Directions for this task: Print every record below exactly, minus the pictures.

Records:
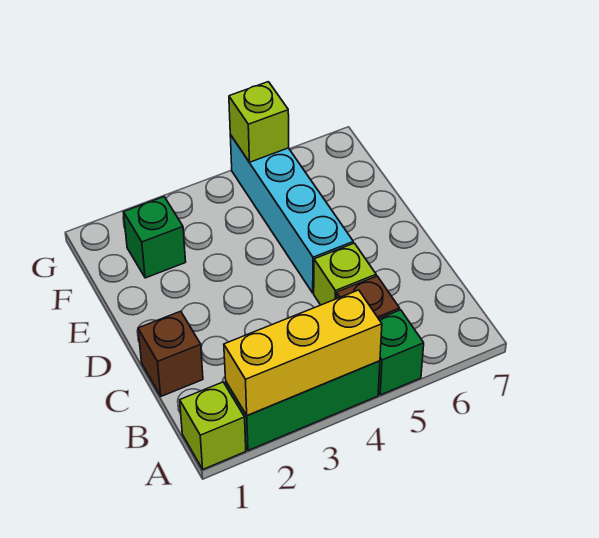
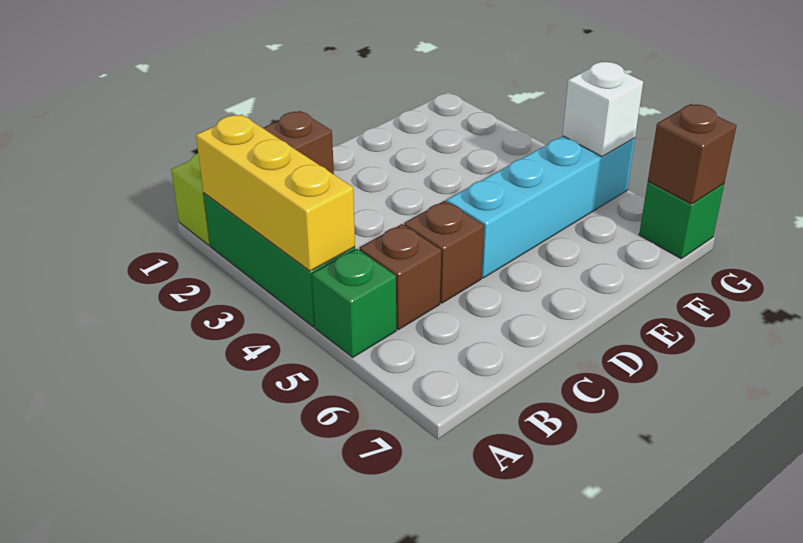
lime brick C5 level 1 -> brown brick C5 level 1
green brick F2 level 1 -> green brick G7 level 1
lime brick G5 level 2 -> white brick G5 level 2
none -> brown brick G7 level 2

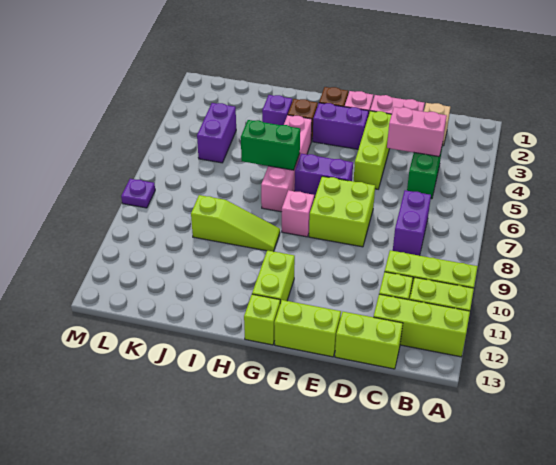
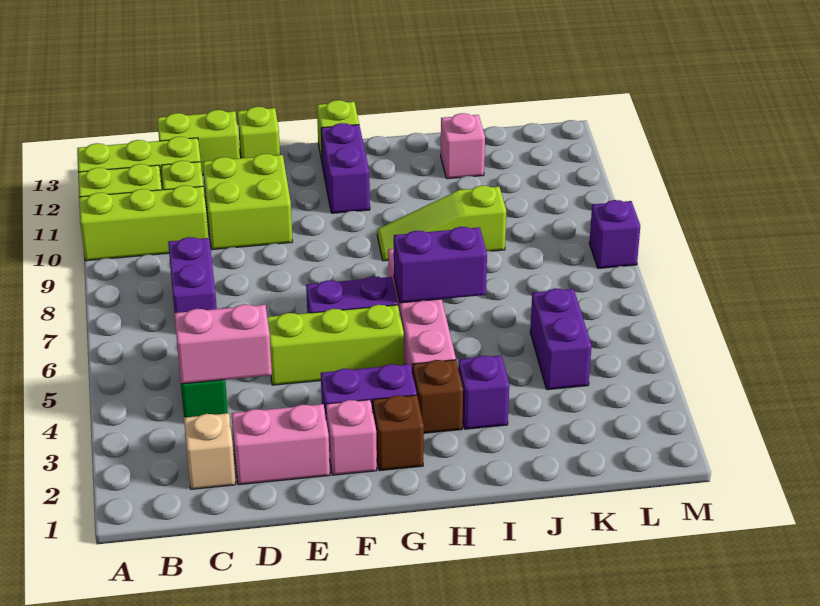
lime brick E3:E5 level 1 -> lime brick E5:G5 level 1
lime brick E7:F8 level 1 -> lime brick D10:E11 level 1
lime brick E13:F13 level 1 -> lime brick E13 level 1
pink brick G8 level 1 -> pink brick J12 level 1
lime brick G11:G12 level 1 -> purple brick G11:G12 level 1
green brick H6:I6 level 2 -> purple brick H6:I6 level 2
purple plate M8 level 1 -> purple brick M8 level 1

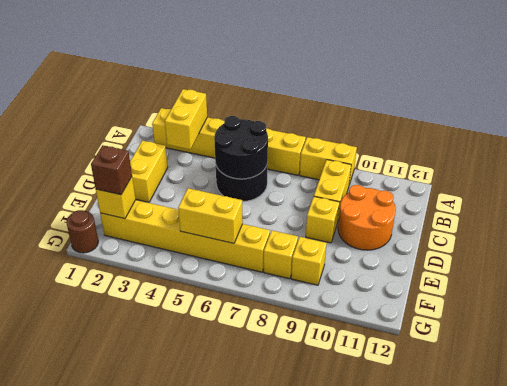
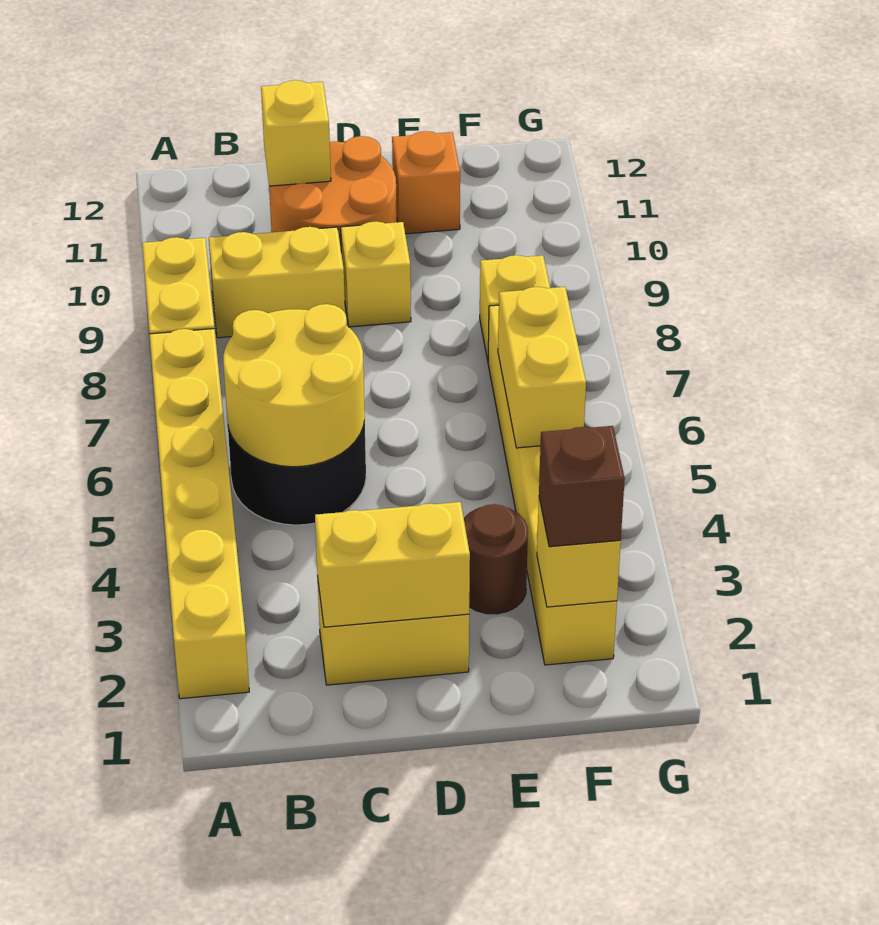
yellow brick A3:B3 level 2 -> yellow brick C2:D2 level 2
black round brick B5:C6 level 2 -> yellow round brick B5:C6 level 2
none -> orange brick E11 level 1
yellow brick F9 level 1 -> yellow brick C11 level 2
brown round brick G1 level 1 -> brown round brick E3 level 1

Solution for this task:
lime brick C5 level 1 -> brown brick C5 level 1
green brick F2 level 1 -> green brick G7 level 1
lime brick G5 level 2 -> white brick G5 level 2
none -> brown brick G7 level 2

lime brick E3:E5 level 1 -> lime brick E5:G5 level 1
lime brick E7:F8 level 1 -> lime brick D10:E11 level 1
lime brick E13:F13 level 1 -> lime brick E13 level 1
pink brick G8 level 1 -> pink brick J12 level 1
lime brick G11:G12 level 1 -> purple brick G11:G12 level 1
green brick H6:I6 level 2 -> purple brick H6:I6 level 2
purple plate M8 level 1 -> purple brick M8 level 1

yellow brick A3:B3 level 2 -> yellow brick C2:D2 level 2
black round brick B5:C6 level 2 -> yellow round brick B5:C6 level 2
none -> orange brick E11 level 1
yellow brick F9 level 1 -> yellow brick C11 level 2
brown round brick G1 level 1 -> brown round brick E3 level 1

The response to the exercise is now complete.